Given information:
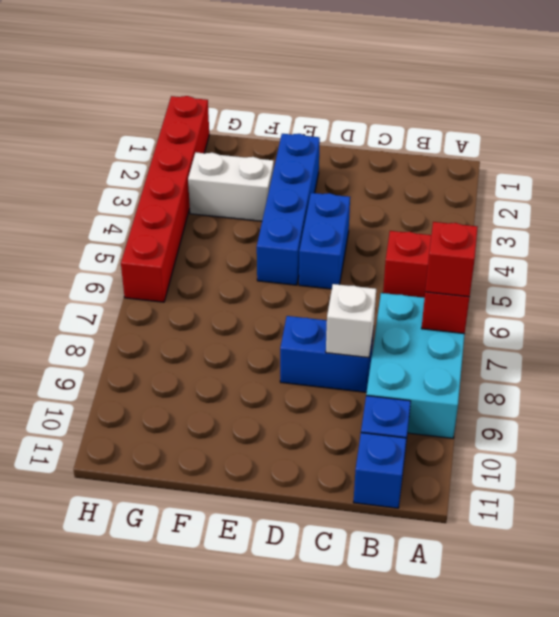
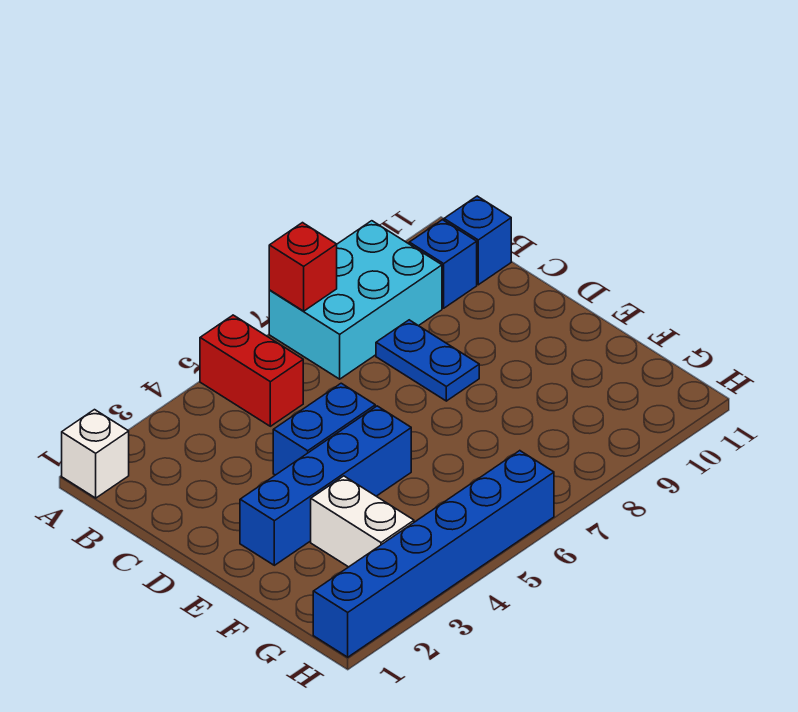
red brick A7 level 3 -> none
blue brick C8:D8 level 1 -> blue plate C8:D8 level 1
white brick C8 level 2 -> white brick A1 level 1
red brick H1:H6 level 1 -> blue brick H1:H6 level 1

Exercise instructions:
Print out the material word for word, omitting the pictures.

Solution:
red brick A7 level 3 -> none
blue brick C8:D8 level 1 -> blue plate C8:D8 level 1
white brick C8 level 2 -> white brick A1 level 1
red brick H1:H6 level 1 -> blue brick H1:H6 level 1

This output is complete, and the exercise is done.